Directions for this task
Within the records, find every line that includes the word "purple" and copy it.

BEGIN

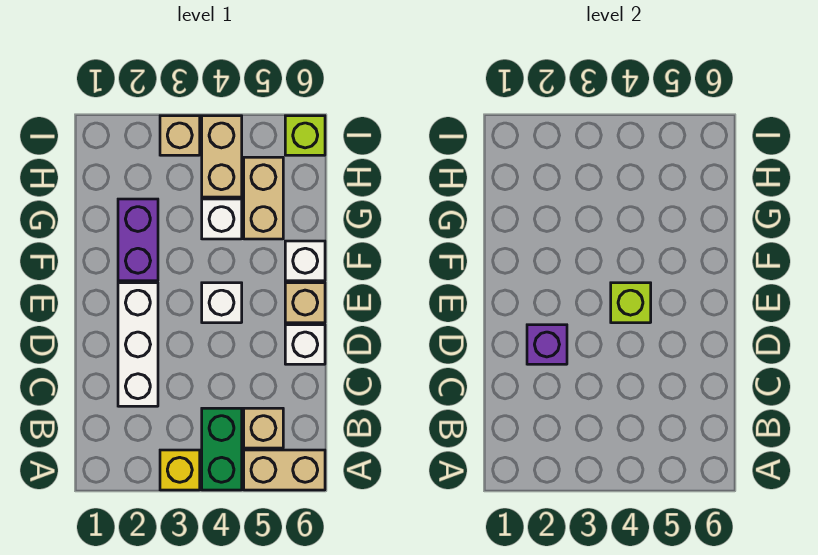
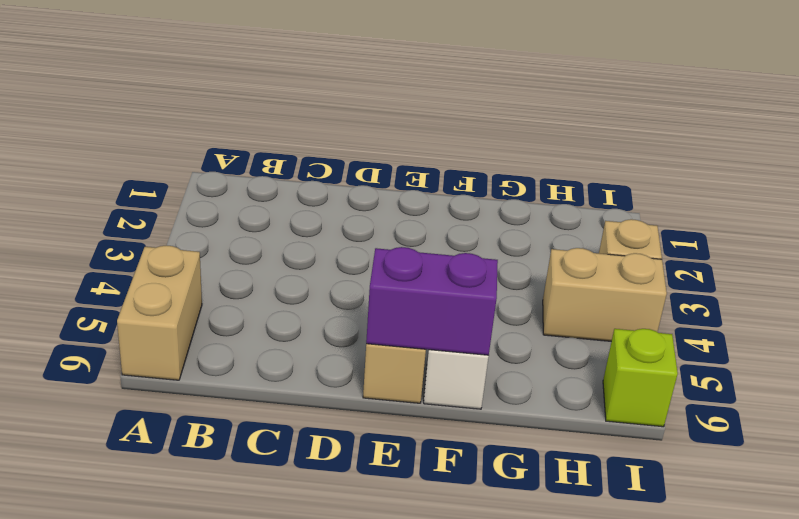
purple brick E6:F6 level 2 -> purple brick F2:G2 level 1
none -> yellow brick A3 level 1
none -> green brick A4:B4 level 1
none -> tan brick B5 level 1

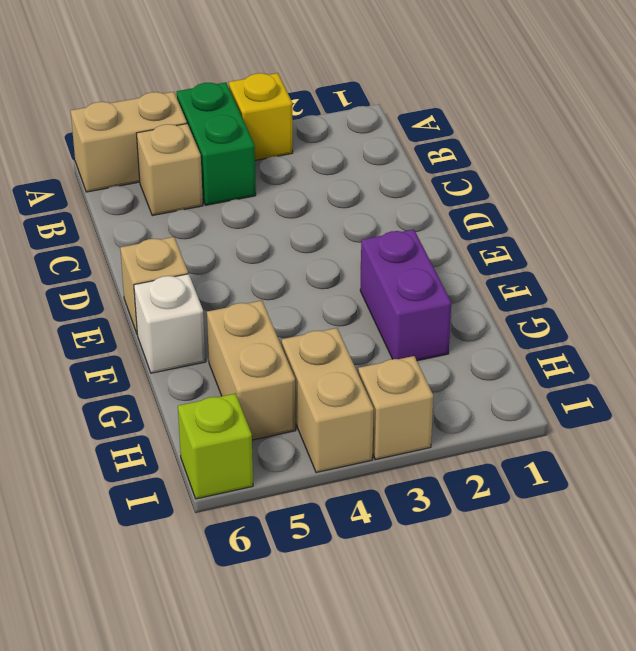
none -> white brick C2:E2 level 1
none -> white brick D6 level 1
none -> white brick E4 level 1

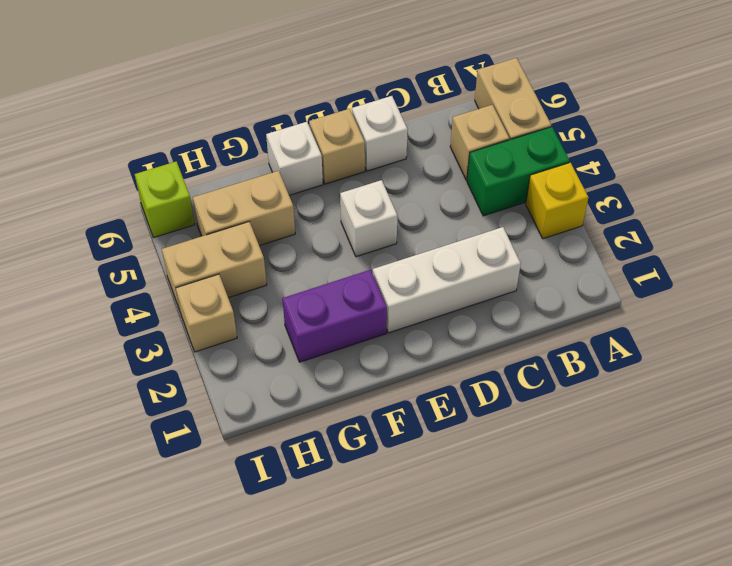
none -> white brick G4 level 1
none -> purple brick D2 level 2
none -> lime brick E4 level 2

END

Exercise result
purple brick E6:F6 level 2 -> purple brick F2:G2 level 1
none -> purple brick D2 level 2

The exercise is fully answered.